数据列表
◇ ◇ ◇ ◇
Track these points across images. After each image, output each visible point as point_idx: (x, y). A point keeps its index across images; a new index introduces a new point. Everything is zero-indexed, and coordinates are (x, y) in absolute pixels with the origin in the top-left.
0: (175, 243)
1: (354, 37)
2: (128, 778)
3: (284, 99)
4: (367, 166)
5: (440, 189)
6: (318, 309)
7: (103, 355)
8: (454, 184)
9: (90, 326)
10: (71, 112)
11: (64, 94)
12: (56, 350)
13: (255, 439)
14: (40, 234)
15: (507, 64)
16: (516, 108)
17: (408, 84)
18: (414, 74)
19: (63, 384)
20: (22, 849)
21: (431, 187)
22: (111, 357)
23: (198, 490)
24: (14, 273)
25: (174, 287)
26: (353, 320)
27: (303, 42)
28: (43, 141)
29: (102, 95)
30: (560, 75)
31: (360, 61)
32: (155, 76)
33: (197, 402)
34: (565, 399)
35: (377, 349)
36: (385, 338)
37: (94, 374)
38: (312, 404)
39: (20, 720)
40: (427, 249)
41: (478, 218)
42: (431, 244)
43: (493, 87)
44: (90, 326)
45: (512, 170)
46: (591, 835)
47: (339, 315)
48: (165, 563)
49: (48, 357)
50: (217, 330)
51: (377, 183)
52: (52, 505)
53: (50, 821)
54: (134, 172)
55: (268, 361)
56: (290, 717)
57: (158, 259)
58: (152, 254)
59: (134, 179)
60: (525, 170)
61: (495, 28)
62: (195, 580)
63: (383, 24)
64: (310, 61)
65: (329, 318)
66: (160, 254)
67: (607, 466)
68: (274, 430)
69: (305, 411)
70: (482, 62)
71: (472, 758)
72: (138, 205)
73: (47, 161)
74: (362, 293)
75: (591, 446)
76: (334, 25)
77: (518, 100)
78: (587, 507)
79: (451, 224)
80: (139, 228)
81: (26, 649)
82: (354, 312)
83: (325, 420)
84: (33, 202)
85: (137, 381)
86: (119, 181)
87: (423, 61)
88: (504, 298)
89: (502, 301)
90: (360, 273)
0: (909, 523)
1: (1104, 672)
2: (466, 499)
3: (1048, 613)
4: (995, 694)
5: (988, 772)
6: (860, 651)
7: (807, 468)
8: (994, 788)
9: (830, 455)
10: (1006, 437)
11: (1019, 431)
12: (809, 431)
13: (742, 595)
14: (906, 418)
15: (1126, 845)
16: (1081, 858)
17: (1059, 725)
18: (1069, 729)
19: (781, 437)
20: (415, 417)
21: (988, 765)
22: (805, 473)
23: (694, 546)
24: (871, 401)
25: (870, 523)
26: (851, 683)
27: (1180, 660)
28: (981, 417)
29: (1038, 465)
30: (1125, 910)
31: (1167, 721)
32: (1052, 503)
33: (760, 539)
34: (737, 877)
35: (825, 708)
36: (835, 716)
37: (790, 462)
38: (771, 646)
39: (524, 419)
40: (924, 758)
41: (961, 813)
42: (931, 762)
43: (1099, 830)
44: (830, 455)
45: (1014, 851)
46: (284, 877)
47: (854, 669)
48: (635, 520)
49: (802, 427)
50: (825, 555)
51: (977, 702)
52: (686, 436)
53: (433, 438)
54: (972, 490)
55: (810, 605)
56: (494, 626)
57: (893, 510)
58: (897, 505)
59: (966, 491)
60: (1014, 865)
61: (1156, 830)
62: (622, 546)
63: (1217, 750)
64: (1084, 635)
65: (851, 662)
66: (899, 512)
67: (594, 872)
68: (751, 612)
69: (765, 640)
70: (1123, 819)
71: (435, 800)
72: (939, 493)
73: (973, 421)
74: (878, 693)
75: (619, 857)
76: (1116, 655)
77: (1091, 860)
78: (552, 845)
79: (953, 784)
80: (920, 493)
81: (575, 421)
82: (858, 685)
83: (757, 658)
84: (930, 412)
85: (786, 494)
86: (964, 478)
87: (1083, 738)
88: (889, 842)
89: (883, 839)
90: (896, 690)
◇ ◇ ◇ ◇
◆ 题目
请把上面的全部记录逐行照抄一遍，一个字也别改。

◆ 本题作答
Track these points across images. After each image, output each visible point as point_idx: (x, y). A point keeps its index across images; a new index introduces a new point. Everything is zero-indexed, and coordinates are (x, y) in absolute pixels with the origin in the top-left.
0: (175, 243)
1: (354, 37)
2: (128, 778)
3: (284, 99)
4: (367, 166)
5: (440, 189)
6: (318, 309)
7: (103, 355)
8: (454, 184)
9: (90, 326)
10: (71, 112)
11: (64, 94)
12: (56, 350)
13: (255, 439)
14: (40, 234)
15: (507, 64)
16: (516, 108)
17: (408, 84)
18: (414, 74)
19: (63, 384)
20: (22, 849)
21: (431, 187)
22: (111, 357)
23: (198, 490)
24: (14, 273)
25: (174, 287)
26: (353, 320)
27: (303, 42)
28: (43, 141)
29: (102, 95)
30: (560, 75)
31: (360, 61)
32: (155, 76)
33: (197, 402)
34: (565, 399)
35: (377, 349)
36: (385, 338)
37: (94, 374)
38: (312, 404)
39: (20, 720)
40: (427, 249)
41: (478, 218)
42: (431, 244)
43: (493, 87)
44: (90, 326)
45: (512, 170)
46: (591, 835)
47: (339, 315)
48: (165, 563)
49: (48, 357)
50: (217, 330)
51: (377, 183)
52: (52, 505)
53: (50, 821)
54: (134, 172)
55: (268, 361)
56: (290, 717)
57: (158, 259)
58: (152, 254)
59: (134, 179)
60: (525, 170)
61: (495, 28)
62: (195, 580)
63: (383, 24)
64: (310, 61)
65: (329, 318)
66: (160, 254)
67: (607, 466)
68: (274, 430)
69: (305, 411)
70: (482, 62)
71: (472, 758)
72: (138, 205)
73: (47, 161)
74: (362, 293)
75: (591, 446)
76: (334, 25)
77: (518, 100)
78: (587, 507)
79: (451, 224)
80: (139, 228)
81: (26, 649)
82: (354, 312)
83: (325, 420)
84: (33, 202)
85: (137, 381)
86: (119, 181)
87: (423, 61)
88: (504, 298)
89: (502, 301)
90: (360, 273)
0: (909, 523)
1: (1104, 672)
2: (466, 499)
3: (1048, 613)
4: (995, 694)
5: (988, 772)
6: (860, 651)
7: (807, 468)
8: (994, 788)
9: (830, 455)
10: (1006, 437)
11: (1019, 431)
12: (809, 431)
13: (742, 595)
14: (906, 418)
15: (1126, 845)
16: (1081, 858)
17: (1059, 725)
18: (1069, 729)
19: (781, 437)
20: (415, 417)
21: (988, 765)
22: (805, 473)
23: (694, 546)
24: (871, 401)
25: (870, 523)
26: (851, 683)
27: (1180, 660)
28: (981, 417)
29: (1038, 465)
30: (1125, 910)
31: (1167, 721)
32: (1052, 503)
33: (760, 539)
34: (737, 877)
35: (825, 708)
36: (835, 716)
37: (790, 462)
38: (771, 646)
39: (524, 419)
40: (924, 758)
41: (961, 813)
42: (931, 762)
43: (1099, 830)
44: (830, 455)
45: (1014, 851)
46: (284, 877)
47: (854, 669)
48: (635, 520)
49: (802, 427)
50: (825, 555)
51: (977, 702)
52: (686, 436)
53: (433, 438)
54: (972, 490)
55: (810, 605)
56: (494, 626)
57: (893, 510)
58: (897, 505)
59: (966, 491)
60: (1014, 865)
61: (1156, 830)
62: (622, 546)
63: (1217, 750)
64: (1084, 635)
65: (851, 662)
66: (899, 512)
67: (594, 872)
68: (751, 612)
69: (765, 640)
70: (1123, 819)
71: (435, 800)
72: (939, 493)
73: (973, 421)
74: (878, 693)
75: (619, 857)
76: (1116, 655)
77: (1091, 860)
78: (552, 845)
79: (953, 784)
80: (920, 493)
81: (575, 421)
82: (858, 685)
83: (757, 658)
84: (930, 412)
85: (786, 494)
86: (964, 478)
87: (1083, 738)
88: (889, 842)
89: (883, 839)
90: (896, 690)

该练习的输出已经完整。